DATA PROVIDED
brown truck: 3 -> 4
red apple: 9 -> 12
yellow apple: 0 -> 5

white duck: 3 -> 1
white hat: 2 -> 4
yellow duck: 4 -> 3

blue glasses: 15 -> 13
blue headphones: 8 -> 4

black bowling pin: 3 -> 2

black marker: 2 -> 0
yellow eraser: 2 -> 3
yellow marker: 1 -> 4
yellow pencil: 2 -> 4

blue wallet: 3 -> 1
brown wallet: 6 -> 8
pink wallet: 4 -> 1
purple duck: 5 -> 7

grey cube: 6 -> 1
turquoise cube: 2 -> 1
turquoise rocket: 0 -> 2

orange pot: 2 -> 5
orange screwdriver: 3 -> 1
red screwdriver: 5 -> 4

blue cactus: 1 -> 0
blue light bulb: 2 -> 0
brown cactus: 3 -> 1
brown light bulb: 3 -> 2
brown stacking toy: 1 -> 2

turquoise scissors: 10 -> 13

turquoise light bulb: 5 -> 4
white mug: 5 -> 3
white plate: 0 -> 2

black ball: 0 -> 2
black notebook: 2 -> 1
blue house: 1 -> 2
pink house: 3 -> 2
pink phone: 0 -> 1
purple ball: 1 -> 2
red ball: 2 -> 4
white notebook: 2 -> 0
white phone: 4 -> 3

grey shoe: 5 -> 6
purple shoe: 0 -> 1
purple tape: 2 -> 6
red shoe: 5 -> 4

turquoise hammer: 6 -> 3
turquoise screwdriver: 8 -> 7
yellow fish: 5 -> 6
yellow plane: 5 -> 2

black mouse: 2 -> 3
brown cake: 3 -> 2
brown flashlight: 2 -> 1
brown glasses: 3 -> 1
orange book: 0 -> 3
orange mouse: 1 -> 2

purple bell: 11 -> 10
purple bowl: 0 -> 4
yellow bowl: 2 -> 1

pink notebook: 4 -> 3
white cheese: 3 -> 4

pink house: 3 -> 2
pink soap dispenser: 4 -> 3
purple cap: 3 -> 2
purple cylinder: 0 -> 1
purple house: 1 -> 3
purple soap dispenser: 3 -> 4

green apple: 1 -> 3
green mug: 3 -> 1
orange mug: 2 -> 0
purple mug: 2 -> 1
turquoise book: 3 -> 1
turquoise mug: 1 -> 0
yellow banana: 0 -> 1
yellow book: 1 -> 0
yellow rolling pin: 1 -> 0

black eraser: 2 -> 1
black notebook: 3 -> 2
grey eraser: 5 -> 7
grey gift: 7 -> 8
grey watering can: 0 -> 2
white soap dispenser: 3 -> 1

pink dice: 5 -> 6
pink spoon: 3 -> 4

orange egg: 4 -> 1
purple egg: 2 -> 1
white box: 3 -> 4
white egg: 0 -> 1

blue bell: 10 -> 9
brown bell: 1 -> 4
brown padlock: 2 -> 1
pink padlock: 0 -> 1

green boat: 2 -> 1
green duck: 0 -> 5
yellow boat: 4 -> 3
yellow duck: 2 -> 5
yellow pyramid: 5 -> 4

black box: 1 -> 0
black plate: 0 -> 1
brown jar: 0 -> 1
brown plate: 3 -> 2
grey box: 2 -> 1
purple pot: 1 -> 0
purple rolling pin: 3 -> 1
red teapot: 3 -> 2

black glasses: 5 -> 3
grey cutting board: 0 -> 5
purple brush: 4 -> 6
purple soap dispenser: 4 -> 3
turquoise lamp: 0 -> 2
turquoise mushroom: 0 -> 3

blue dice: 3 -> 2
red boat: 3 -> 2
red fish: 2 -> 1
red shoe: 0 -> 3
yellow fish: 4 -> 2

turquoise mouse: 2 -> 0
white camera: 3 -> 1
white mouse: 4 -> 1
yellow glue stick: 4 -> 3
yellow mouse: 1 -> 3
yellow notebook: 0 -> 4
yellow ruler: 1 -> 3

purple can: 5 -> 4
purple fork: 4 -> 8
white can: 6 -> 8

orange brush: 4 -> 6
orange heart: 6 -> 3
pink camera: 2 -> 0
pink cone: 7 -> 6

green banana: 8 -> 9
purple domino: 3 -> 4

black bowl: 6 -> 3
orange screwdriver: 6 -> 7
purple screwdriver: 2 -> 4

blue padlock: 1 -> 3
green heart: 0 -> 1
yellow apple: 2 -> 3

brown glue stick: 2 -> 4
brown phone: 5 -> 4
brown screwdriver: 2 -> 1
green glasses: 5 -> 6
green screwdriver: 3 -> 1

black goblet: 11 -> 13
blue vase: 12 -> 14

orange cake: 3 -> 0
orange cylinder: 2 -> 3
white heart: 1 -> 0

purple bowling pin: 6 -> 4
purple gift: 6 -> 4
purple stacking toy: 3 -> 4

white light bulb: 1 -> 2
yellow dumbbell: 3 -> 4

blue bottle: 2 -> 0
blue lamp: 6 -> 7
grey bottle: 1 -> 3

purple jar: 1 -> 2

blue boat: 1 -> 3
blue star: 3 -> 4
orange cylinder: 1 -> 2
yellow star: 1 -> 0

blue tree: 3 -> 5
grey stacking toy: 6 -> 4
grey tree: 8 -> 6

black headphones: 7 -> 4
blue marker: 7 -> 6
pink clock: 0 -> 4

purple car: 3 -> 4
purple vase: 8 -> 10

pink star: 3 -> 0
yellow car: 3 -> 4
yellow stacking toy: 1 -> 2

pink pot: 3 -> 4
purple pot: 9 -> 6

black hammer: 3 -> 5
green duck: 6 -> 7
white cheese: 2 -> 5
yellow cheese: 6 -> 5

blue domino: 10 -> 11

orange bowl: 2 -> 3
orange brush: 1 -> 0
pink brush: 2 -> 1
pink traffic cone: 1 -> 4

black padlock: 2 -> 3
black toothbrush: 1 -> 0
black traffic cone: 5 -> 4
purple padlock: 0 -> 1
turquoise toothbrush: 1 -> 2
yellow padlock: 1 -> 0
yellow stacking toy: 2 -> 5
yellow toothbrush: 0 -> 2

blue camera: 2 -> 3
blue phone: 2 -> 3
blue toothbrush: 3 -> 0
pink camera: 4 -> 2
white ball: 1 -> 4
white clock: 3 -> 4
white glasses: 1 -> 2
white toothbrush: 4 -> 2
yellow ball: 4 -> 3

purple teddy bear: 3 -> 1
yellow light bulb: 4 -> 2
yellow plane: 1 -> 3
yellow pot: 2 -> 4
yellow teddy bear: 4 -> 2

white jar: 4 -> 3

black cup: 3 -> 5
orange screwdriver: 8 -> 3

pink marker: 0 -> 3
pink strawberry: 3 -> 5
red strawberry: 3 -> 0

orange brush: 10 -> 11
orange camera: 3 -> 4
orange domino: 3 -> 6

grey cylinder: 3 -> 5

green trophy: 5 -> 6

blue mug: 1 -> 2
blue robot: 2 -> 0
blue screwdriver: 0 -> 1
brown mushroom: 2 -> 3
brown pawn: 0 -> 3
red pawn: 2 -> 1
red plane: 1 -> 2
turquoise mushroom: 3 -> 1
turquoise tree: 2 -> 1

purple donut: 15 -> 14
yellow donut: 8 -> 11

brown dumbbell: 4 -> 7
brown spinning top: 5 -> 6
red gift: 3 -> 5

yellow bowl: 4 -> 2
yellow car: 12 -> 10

TASK DIRECTIONS
Starting at the line with "grey tree: 8 -> 6" and ending at the line with "yellow ball: 4 -> 3", print each line of the listing above exactly, with no other lines.

RESPONSE BOX
grey tree: 8 -> 6

black headphones: 7 -> 4
blue marker: 7 -> 6
pink clock: 0 -> 4

purple car: 3 -> 4
purple vase: 8 -> 10

pink star: 3 -> 0
yellow car: 3 -> 4
yellow stacking toy: 1 -> 2

pink pot: 3 -> 4
purple pot: 9 -> 6

black hammer: 3 -> 5
green duck: 6 -> 7
white cheese: 2 -> 5
yellow cheese: 6 -> 5

blue domino: 10 -> 11

orange bowl: 2 -> 3
orange brush: 1 -> 0
pink brush: 2 -> 1
pink traffic cone: 1 -> 4

black padlock: 2 -> 3
black toothbrush: 1 -> 0
black traffic cone: 5 -> 4
purple padlock: 0 -> 1
turquoise toothbrush: 1 -> 2
yellow padlock: 1 -> 0
yellow stacking toy: 2 -> 5
yellow toothbrush: 0 -> 2

blue camera: 2 -> 3
blue phone: 2 -> 3
blue toothbrush: 3 -> 0
pink camera: 4 -> 2
white ball: 1 -> 4
white clock: 3 -> 4
white glasses: 1 -> 2
white toothbrush: 4 -> 2
yellow ball: 4 -> 3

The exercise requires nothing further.